### Exercise inputs
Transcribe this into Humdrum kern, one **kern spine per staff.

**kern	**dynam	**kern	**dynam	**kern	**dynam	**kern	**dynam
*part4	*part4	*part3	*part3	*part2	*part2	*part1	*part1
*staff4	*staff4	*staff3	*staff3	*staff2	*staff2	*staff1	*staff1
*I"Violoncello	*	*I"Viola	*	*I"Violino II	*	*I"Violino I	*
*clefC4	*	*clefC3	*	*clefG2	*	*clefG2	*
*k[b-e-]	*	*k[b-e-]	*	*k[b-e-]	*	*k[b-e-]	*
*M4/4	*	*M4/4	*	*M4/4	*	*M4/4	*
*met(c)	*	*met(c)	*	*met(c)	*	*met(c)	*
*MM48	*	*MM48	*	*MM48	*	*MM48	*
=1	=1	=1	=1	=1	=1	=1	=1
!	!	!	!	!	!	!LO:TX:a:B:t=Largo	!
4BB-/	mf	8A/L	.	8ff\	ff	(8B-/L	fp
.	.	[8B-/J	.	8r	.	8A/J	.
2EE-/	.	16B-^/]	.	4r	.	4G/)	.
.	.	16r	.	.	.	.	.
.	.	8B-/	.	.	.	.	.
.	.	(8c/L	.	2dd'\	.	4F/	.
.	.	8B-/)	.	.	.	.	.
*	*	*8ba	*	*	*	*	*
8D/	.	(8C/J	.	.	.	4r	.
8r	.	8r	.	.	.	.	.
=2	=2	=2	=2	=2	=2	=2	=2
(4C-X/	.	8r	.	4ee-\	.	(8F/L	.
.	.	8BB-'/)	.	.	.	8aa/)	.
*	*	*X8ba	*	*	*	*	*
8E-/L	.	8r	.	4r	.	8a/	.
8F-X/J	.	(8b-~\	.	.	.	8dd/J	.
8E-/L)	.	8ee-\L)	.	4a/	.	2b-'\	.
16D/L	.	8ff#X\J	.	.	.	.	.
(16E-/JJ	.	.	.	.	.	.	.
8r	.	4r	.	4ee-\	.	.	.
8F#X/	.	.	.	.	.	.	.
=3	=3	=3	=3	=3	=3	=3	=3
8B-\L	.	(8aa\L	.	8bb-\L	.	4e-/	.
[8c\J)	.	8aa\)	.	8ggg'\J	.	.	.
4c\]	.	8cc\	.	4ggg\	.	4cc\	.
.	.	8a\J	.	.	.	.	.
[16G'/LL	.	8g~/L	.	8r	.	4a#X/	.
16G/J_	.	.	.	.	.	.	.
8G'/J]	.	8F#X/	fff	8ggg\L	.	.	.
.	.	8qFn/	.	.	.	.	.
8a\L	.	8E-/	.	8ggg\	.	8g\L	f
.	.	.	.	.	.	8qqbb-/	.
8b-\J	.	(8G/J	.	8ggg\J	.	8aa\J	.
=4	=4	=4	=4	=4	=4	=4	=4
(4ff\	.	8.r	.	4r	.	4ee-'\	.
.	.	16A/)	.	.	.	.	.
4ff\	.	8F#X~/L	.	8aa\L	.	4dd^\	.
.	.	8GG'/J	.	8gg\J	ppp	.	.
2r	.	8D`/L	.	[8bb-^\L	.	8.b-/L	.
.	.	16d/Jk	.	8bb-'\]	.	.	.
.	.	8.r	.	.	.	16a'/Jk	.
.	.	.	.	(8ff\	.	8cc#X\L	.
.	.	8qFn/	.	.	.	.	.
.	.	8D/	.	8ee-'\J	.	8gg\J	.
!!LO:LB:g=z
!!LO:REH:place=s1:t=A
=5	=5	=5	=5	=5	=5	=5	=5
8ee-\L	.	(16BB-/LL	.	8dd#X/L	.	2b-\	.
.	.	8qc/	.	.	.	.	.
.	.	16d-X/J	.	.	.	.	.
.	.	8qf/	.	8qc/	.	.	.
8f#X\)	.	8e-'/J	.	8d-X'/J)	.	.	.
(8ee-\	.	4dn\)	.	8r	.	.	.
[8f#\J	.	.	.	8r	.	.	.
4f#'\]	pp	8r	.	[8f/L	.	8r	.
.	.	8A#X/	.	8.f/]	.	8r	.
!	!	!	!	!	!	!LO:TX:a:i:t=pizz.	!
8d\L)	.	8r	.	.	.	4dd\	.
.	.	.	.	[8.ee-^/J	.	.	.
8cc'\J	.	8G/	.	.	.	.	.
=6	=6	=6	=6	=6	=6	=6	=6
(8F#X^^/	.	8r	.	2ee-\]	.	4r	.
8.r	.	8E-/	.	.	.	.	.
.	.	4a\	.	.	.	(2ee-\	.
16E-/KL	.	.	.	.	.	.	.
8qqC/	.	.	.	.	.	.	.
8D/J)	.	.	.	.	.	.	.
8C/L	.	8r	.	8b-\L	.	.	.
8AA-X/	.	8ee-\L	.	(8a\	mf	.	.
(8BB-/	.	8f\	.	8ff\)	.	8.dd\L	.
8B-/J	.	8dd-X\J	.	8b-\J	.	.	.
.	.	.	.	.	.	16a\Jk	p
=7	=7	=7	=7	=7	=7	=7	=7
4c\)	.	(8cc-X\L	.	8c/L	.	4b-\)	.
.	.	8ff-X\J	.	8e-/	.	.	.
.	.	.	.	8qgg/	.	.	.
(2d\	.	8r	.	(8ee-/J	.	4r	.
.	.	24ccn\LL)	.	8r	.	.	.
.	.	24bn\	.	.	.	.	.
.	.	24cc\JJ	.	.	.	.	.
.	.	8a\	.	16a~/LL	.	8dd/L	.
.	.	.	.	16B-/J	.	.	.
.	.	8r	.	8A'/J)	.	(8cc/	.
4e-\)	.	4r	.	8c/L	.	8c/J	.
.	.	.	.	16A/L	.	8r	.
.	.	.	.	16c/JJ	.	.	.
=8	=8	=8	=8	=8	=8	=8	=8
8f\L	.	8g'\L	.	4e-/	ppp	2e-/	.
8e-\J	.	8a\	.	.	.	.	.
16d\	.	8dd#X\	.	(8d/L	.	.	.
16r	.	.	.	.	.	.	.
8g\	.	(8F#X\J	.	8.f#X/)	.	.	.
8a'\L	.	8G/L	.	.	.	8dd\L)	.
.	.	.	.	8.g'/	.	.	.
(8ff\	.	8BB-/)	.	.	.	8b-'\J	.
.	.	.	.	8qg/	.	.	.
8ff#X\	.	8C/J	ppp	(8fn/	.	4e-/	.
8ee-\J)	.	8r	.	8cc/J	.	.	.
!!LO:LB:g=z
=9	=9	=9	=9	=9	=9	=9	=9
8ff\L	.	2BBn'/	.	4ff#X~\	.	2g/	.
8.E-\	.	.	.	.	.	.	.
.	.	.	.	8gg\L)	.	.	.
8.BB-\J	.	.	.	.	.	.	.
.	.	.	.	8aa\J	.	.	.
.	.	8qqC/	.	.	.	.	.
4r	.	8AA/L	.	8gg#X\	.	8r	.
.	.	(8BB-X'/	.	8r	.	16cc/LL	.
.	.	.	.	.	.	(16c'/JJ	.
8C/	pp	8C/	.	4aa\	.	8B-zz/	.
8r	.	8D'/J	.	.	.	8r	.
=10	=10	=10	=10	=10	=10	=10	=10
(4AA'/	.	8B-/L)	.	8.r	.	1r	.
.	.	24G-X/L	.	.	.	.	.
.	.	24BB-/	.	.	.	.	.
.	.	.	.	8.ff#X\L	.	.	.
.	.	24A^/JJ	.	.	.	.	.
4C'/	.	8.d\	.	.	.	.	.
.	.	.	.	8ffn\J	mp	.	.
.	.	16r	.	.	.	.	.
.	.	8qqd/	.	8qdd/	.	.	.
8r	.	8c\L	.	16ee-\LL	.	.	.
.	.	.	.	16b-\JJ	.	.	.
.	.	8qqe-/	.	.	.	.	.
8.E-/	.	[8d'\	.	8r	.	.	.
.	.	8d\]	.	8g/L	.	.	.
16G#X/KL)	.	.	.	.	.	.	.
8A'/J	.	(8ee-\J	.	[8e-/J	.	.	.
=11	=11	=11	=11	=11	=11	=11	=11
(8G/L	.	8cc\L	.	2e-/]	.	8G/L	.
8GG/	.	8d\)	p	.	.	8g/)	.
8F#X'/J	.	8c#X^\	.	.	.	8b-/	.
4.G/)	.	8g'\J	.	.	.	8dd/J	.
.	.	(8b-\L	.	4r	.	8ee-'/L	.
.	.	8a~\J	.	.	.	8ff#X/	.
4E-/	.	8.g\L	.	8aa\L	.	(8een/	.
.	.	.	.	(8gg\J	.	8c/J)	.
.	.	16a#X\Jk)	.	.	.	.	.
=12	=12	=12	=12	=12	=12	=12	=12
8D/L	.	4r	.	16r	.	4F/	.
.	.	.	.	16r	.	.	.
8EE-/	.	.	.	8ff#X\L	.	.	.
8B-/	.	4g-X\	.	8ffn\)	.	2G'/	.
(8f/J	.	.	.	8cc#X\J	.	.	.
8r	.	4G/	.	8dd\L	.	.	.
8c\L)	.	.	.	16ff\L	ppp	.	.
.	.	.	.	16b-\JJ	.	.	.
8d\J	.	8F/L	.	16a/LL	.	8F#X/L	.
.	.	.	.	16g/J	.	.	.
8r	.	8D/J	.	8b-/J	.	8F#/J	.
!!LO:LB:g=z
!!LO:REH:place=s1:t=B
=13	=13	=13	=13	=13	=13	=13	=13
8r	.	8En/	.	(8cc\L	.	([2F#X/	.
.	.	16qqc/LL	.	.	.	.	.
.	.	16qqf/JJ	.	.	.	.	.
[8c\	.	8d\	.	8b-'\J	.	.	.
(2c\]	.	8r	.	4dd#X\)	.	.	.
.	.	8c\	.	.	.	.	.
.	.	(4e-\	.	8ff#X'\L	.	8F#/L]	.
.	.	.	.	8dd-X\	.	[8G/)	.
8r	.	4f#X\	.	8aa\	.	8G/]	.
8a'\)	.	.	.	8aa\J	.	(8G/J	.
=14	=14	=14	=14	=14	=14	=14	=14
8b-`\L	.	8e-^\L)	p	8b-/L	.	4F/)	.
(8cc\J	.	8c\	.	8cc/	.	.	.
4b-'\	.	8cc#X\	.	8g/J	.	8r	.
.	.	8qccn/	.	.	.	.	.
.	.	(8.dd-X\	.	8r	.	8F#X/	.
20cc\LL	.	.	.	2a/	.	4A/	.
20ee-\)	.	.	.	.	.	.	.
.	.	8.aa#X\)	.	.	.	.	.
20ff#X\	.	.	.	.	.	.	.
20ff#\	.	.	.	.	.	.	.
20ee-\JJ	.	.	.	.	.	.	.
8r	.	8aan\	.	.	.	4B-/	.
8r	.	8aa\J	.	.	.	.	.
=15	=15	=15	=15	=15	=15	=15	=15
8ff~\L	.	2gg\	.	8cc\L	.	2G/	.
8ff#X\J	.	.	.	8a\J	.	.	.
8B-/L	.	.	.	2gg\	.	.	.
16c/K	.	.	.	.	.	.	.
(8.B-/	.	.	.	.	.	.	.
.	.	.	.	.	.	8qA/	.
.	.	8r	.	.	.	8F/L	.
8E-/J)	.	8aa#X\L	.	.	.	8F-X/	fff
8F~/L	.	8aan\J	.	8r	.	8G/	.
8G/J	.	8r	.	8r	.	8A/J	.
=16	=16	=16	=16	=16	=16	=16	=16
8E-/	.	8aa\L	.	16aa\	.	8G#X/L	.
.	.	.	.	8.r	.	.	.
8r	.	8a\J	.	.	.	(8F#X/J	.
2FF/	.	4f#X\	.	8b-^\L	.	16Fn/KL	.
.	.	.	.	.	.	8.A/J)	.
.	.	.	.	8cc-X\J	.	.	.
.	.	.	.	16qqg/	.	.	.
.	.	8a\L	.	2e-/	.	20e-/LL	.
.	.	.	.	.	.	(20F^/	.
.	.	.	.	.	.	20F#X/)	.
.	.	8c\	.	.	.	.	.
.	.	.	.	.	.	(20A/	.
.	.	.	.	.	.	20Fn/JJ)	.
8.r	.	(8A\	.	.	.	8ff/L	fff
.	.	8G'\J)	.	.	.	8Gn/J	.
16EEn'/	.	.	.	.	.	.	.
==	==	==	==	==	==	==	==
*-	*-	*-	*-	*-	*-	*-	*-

### Given exercise
Please return every line of the entries above that contains the string "kern".

### Completed exercise
Transcribe this into Humdrum kern, one **kern spine per staff.
**kern	**dynam	**kern	**dynam	**kern	**dynam	**kern	**dynam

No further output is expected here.